• [Try it] Here the job is to return only the lines of the material, exactly, from the first one to the line with "none -> purple brick H5 level 1".
|---|
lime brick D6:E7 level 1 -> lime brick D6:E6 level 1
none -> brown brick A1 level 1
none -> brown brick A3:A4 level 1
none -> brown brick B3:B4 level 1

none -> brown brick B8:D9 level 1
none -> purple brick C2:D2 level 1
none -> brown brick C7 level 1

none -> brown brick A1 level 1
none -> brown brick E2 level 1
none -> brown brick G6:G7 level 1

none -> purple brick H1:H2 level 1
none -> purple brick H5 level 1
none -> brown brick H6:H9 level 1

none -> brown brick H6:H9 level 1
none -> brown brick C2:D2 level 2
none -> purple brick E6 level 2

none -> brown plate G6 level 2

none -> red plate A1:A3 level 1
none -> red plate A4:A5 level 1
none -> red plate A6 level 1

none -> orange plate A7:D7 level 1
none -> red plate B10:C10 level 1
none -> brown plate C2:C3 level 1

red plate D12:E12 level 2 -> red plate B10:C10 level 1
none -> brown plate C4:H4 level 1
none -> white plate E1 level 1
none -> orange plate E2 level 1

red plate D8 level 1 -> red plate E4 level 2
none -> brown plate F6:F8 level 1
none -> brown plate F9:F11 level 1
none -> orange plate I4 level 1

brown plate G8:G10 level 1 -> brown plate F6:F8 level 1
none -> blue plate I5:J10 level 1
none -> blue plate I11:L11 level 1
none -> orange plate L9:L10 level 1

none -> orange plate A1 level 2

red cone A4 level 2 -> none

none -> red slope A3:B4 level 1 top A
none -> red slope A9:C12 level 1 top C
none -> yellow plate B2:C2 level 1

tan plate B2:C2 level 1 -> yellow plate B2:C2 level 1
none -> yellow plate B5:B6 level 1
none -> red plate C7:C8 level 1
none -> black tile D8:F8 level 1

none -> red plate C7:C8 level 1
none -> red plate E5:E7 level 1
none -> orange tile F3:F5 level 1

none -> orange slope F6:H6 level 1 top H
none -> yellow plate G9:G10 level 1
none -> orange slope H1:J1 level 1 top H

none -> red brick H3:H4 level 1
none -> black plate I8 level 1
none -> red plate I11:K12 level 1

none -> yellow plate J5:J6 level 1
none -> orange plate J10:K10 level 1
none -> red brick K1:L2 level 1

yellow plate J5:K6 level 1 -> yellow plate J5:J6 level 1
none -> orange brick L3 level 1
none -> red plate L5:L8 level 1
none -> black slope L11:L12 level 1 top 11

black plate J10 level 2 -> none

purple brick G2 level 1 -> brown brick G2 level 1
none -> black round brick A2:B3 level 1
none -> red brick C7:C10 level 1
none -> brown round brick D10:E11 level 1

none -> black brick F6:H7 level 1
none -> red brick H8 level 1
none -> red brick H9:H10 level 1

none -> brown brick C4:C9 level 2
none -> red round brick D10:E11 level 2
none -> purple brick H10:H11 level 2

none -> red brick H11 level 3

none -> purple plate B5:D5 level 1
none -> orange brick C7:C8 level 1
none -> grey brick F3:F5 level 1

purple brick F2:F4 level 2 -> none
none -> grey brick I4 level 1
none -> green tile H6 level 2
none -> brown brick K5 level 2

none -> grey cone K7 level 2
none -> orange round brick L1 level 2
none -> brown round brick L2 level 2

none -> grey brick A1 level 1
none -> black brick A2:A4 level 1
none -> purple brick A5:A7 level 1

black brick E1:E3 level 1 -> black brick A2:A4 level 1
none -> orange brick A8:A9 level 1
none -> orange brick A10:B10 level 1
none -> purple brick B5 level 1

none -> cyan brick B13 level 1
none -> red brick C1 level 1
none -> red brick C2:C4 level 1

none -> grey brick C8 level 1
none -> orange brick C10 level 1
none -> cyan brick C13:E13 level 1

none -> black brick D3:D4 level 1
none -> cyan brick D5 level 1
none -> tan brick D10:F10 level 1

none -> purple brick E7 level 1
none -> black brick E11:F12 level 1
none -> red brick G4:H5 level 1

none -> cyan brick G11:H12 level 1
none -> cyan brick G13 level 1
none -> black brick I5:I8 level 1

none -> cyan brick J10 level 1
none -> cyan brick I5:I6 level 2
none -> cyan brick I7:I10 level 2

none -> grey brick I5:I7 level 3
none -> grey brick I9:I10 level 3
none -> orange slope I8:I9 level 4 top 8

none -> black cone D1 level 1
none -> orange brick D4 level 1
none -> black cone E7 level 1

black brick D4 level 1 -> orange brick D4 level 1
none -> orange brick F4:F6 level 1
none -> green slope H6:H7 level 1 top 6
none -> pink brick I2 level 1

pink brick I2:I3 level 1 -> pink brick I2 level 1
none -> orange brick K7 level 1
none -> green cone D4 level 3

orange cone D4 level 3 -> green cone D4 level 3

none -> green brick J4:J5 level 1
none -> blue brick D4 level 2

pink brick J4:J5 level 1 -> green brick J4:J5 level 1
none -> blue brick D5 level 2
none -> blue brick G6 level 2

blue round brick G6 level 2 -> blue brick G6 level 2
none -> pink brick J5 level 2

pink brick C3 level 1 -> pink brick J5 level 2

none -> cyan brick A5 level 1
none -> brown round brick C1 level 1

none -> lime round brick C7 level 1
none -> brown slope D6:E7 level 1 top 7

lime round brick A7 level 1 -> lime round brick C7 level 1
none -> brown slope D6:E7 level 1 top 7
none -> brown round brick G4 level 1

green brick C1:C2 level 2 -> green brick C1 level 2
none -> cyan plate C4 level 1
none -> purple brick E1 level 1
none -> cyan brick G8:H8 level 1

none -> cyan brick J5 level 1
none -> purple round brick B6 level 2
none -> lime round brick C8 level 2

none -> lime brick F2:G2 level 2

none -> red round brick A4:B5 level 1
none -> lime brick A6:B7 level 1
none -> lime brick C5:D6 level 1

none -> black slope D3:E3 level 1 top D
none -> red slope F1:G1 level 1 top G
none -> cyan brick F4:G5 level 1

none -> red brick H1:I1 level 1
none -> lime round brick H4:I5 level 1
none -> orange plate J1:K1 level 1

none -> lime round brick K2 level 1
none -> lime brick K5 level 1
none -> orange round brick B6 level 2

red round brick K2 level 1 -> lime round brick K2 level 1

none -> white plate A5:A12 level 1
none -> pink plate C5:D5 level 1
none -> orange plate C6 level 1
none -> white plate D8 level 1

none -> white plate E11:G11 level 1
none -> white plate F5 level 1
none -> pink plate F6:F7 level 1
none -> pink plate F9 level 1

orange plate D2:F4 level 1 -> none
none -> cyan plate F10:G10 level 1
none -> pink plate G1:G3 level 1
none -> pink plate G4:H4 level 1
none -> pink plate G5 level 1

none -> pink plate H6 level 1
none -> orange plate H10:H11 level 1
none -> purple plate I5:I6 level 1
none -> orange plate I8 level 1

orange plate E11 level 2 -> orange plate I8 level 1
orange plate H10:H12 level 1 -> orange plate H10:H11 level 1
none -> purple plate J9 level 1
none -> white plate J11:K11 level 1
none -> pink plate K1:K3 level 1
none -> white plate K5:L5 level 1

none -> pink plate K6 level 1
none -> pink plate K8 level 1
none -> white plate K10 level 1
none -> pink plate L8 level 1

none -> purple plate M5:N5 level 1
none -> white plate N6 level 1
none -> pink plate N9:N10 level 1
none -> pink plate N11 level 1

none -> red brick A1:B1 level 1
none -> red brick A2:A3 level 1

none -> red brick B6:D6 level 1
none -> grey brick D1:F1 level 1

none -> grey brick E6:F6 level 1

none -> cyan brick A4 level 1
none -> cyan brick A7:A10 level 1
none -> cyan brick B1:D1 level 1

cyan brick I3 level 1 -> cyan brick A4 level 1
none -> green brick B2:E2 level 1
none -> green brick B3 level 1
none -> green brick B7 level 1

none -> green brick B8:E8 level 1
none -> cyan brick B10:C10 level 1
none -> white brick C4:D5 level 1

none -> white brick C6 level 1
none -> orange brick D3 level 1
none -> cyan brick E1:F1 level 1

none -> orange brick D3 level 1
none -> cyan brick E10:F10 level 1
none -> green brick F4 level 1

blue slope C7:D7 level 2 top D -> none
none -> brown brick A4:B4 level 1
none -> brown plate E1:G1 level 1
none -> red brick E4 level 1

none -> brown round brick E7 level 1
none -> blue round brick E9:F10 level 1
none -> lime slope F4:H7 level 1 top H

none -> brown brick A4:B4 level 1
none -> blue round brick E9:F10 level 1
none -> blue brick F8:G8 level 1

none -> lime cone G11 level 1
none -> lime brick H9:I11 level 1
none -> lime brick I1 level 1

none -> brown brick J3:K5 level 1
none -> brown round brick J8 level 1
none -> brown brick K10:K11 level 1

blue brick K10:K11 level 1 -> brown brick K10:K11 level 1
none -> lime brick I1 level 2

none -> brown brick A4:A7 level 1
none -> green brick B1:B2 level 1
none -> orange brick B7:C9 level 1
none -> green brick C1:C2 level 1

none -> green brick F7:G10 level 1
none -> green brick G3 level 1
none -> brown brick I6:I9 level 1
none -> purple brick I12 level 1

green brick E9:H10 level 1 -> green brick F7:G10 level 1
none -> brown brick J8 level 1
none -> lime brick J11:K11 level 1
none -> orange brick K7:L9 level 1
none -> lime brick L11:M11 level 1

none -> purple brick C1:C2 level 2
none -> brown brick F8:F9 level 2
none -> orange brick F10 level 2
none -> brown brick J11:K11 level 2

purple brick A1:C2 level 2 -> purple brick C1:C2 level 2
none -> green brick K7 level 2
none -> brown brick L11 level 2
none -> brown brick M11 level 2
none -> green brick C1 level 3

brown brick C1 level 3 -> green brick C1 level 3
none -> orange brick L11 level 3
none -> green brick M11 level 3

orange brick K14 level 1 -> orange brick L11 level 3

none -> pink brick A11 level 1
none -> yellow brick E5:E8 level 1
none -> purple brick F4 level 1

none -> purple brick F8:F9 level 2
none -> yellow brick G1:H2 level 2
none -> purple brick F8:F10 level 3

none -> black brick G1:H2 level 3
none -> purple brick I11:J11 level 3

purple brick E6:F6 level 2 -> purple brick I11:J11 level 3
|---|
• [Answer for the task]
lime brick D6:E7 level 1 -> lime brick D6:E6 level 1
none -> brown brick A1 level 1
none -> brown brick A3:A4 level 1
none -> brown brick B3:B4 level 1

none -> brown brick B8:D9 level 1
none -> purple brick C2:D2 level 1
none -> brown brick C7 level 1

none -> brown brick A1 level 1
none -> brown brick E2 level 1
none -> brown brick G6:G7 level 1

none -> purple brick H1:H2 level 1
none -> purple brick H5 level 1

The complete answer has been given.